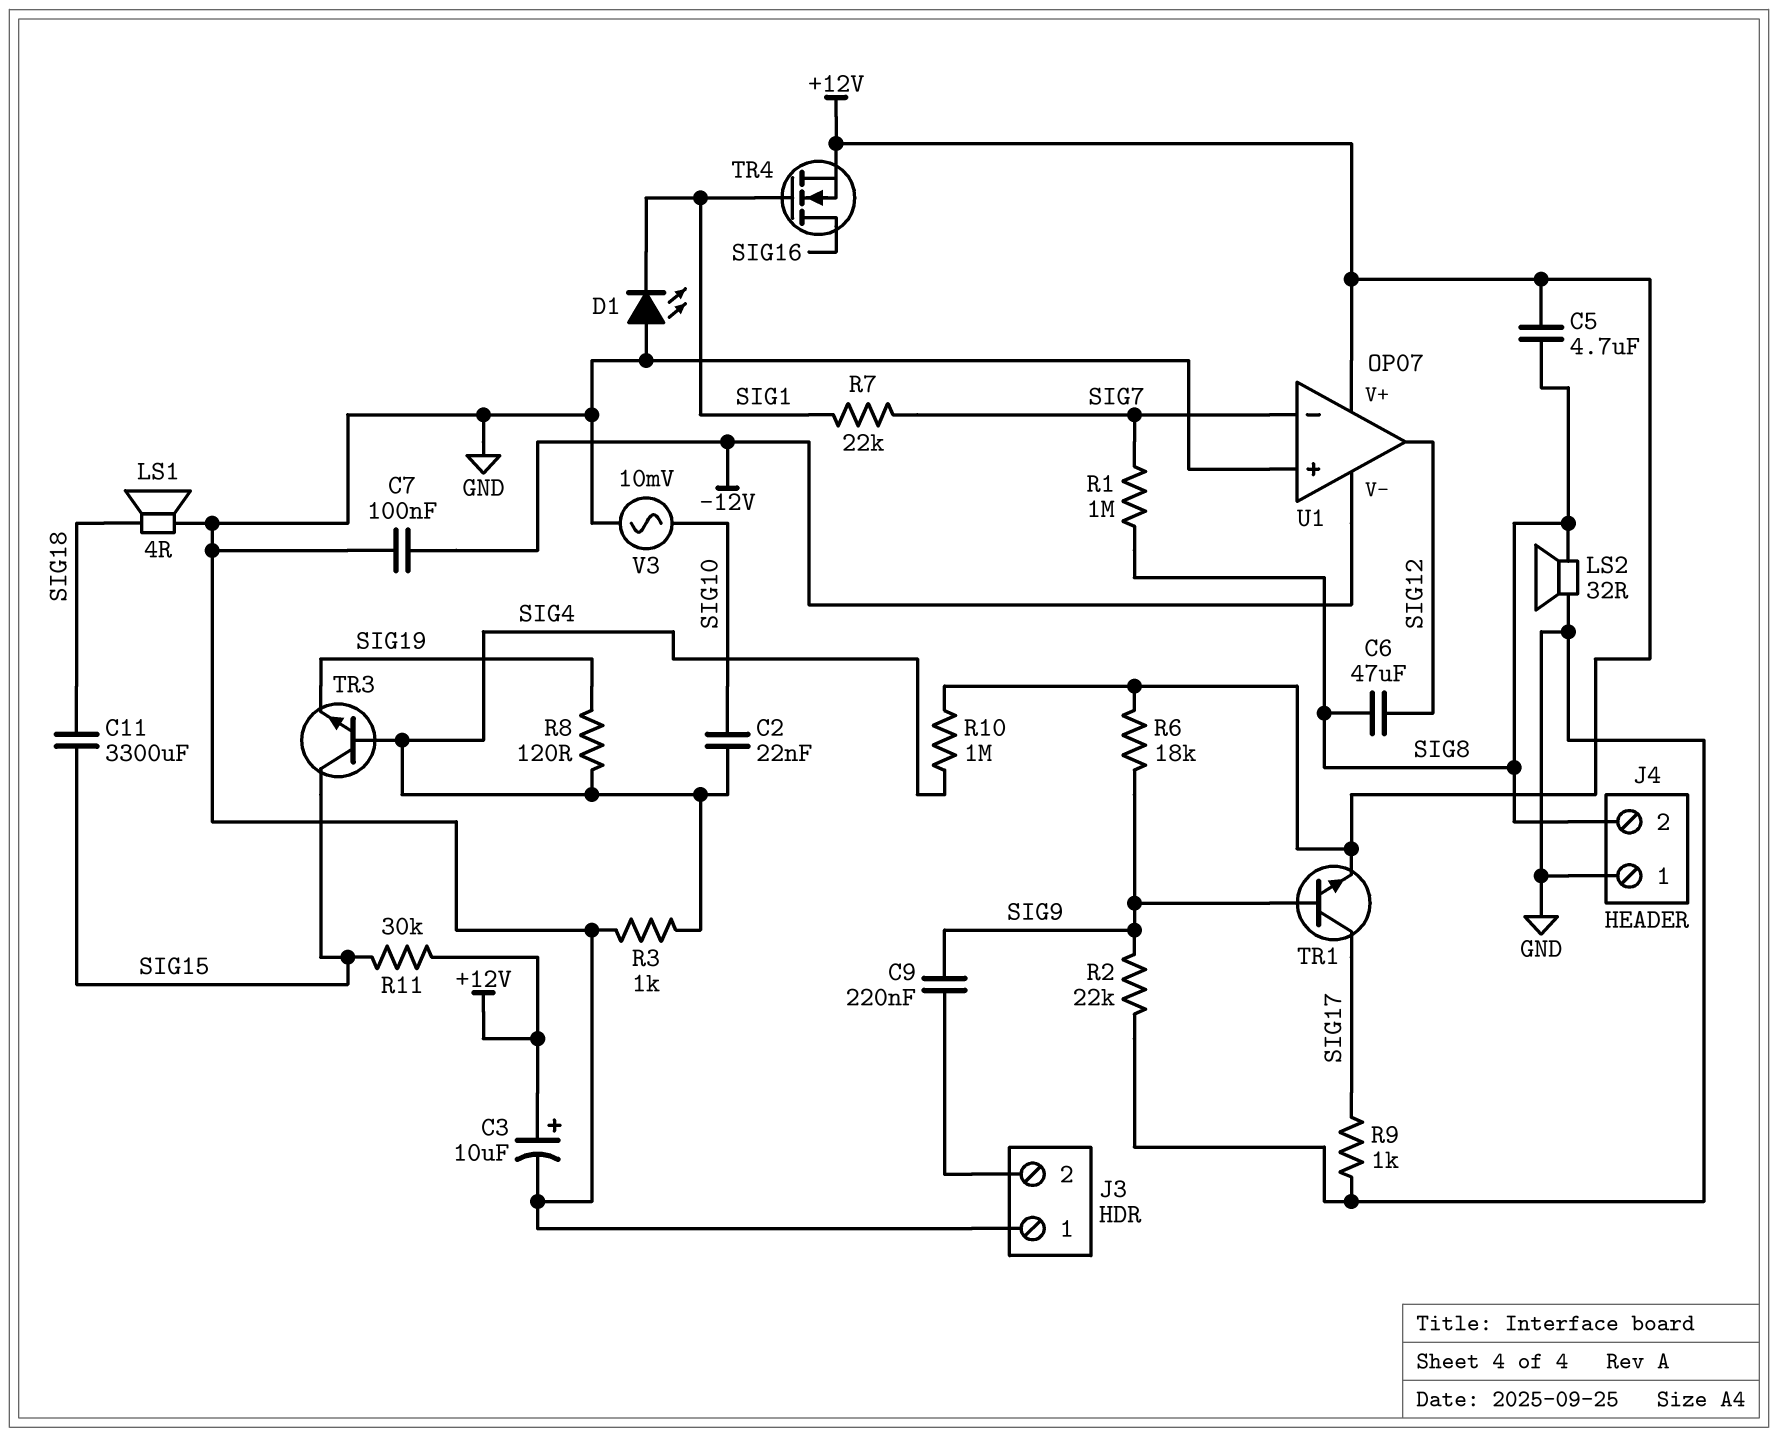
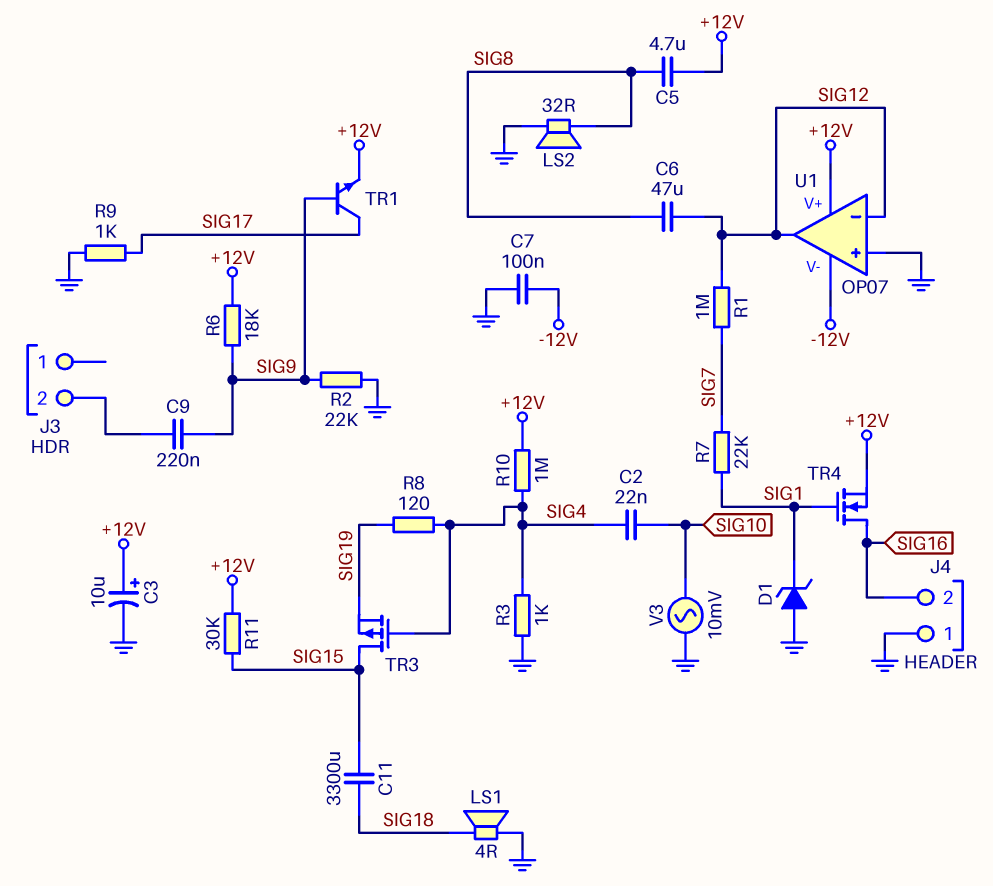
D1: LED (A GND, K SIG1) -> zener (A GND, K SIG1)
J3 pin 1: GND -> none
J4 pin 2: SIG8 -> SIG16
R1: 1M (SIG7, SIG8) -> 1M (SIG7, SIG12)
TR3: NPN (B SIG4, C SIG15, E SIG19) -> PMOS (G SIG4, D SIG15, S SIG19)
U1 pin in-: SIG7 -> SIG12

About this task
Write out the listing above in full, word for word, with no pictures.

Solution below
D1: LED (A GND, K SIG1) -> zener (A GND, K SIG1)
J3 pin 1: GND -> none
J4 pin 2: SIG8 -> SIG16
R1: 1M (SIG7, SIG8) -> 1M (SIG7, SIG12)
TR3: NPN (B SIG4, C SIG15, E SIG19) -> PMOS (G SIG4, D SIG15, S SIG19)
U1 pin in-: SIG7 -> SIG12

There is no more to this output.